# Data supplied:
═══

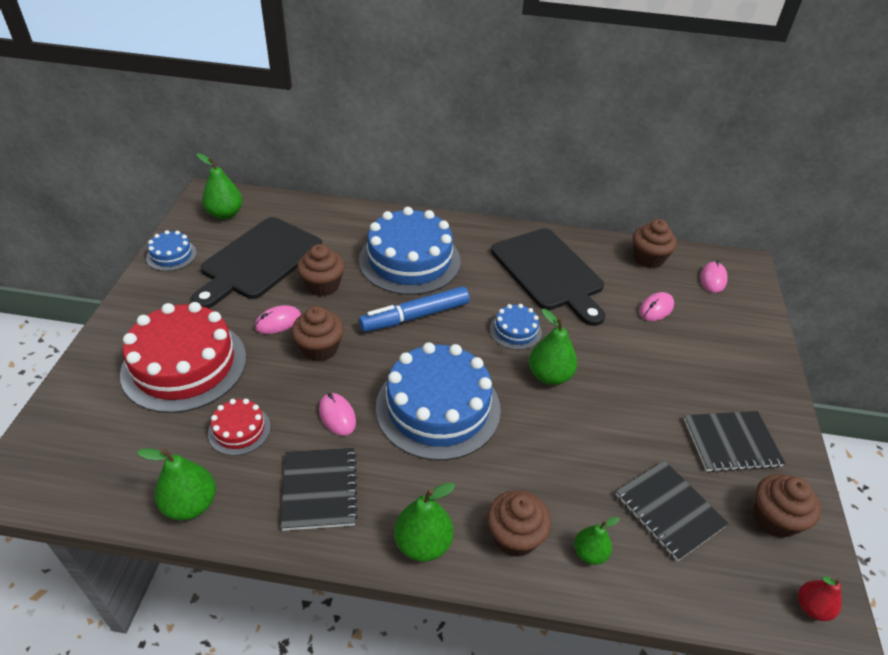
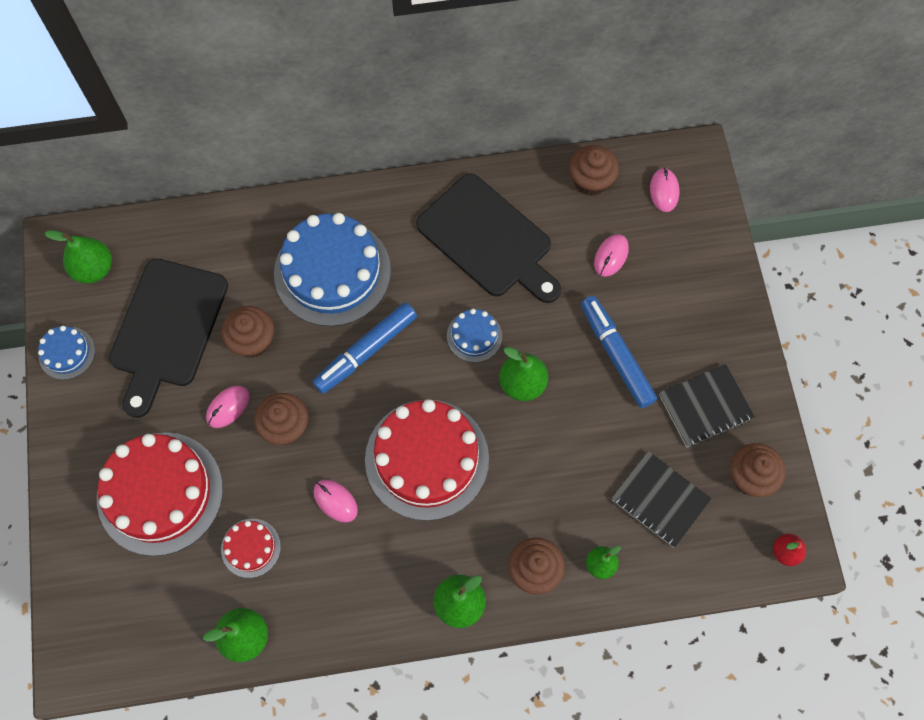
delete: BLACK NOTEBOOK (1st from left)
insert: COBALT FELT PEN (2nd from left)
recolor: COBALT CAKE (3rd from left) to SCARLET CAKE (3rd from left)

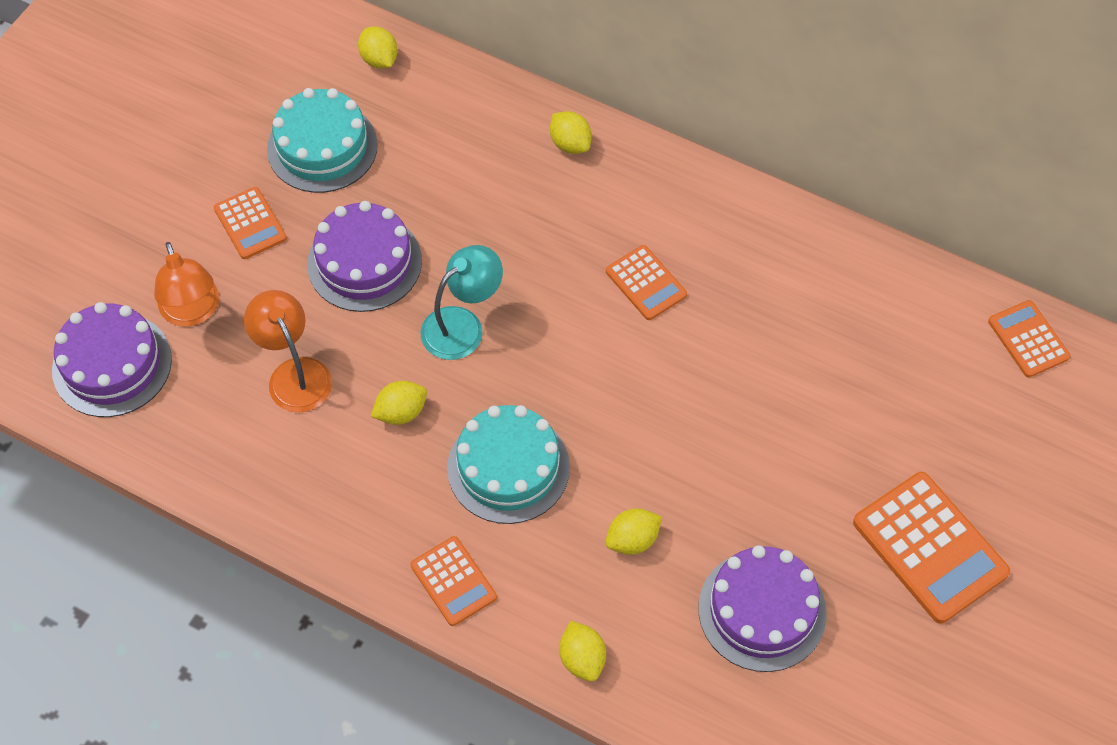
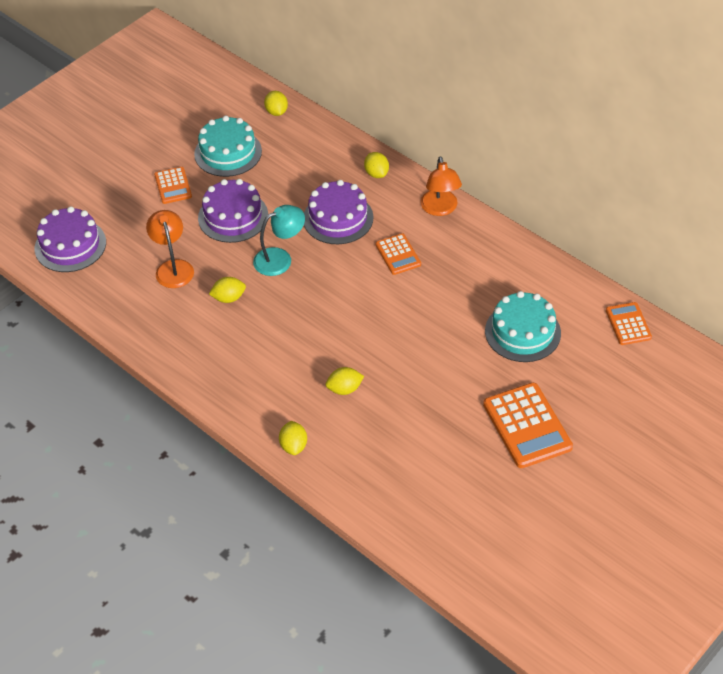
delete: ORANGE-COLOURED POCKET CALCULATOR (2nd from left)
move: ORANGE-COLOURED READING LAMP (1st from left in the first image) to ORANGE-COLOURED READING LAMP (2nd from left); TEAL CAKE (2nd from left); VIOLET CAKE (3rd from left)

═══

# What the task requires:
Skip the pictures and copy exactly the lines from the one containing "insert: COBALT FELT PEN (2nd from left)" through the end of the material, both ends included.

# Solution:
insert: COBALT FELT PEN (2nd from left)
recolor: COBALT CAKE (3rd from left) to SCARLET CAKE (3rd from left)

delete: ORANGE-COLOURED POCKET CALCULATOR (2nd from left)
move: ORANGE-COLOURED READING LAMP (1st from left in the first image) to ORANGE-COLOURED READING LAMP (2nd from left); TEAL CAKE (2nd from left); VIOLET CAKE (3rd from left)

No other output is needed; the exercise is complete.